▶ [Aim of the exercise] Only the lines from the one that contains "(494, 224) = (192, 340): brown" through the last line of the records should appear, each printed exactly as it is.

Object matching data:
━━━━━━━━━━━━━━━━━━━━
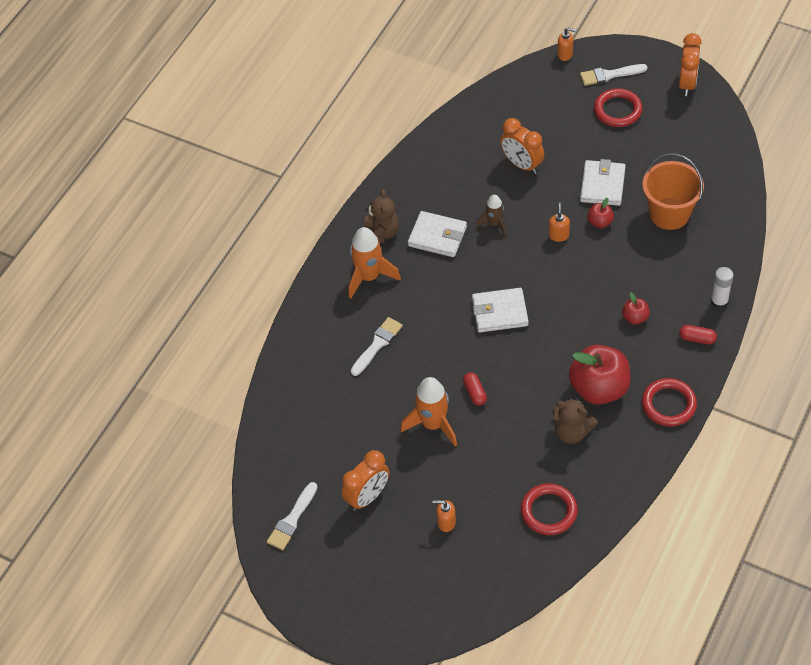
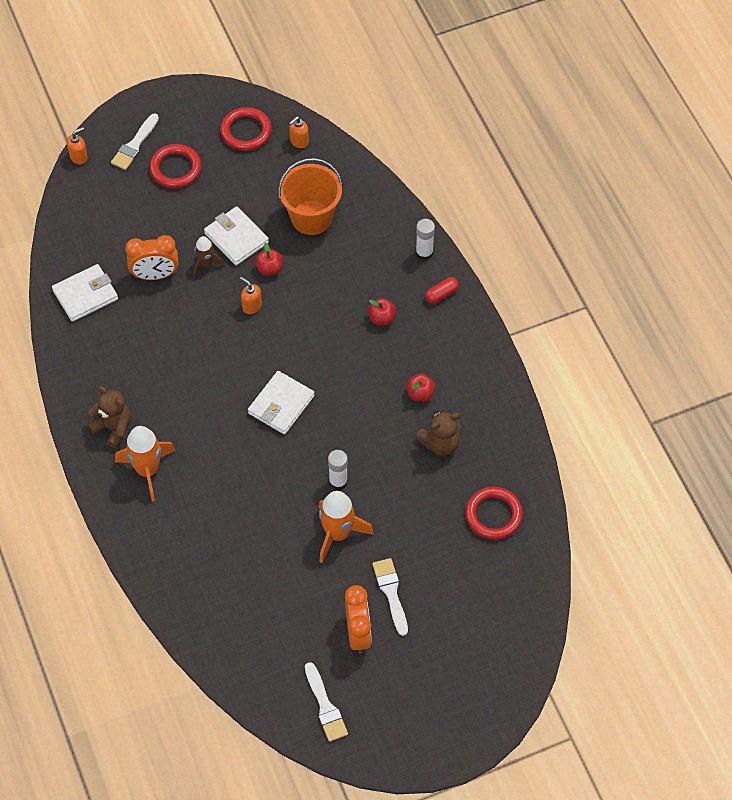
camera: 55 degrees left, 5 degrees up
(377, 344) = (221, 515): white brush -> white brush (391, 593)
(437, 236) = (160, 390): white wallet -> white wallet (85, 295)
(446, 522) = (435, 594): orange soap dispenser -> orange soap dispenser (299, 141)
(475, 393) = (338, 481): red capsule -> white glue stick
(494, 224) = (192, 340): brown rocket -> brown rocket (206, 264)
(599, 388) = (420, 394): red apple -> red apple, size x0.46
(668, 404) = (479, 360): red ring -> red ring (246, 131)
(687, 83) = (202, 103): orange clock -> none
━━━━━━━━━━━━━━━━━━━━
▶ [Result]
(494, 224) = (192, 340): brown rocket -> brown rocket (206, 264)
(599, 388) = (420, 394): red apple -> red apple, size x0.46
(668, 404) = (479, 360): red ring -> red ring (246, 131)
(687, 83) = (202, 103): orange clock -> none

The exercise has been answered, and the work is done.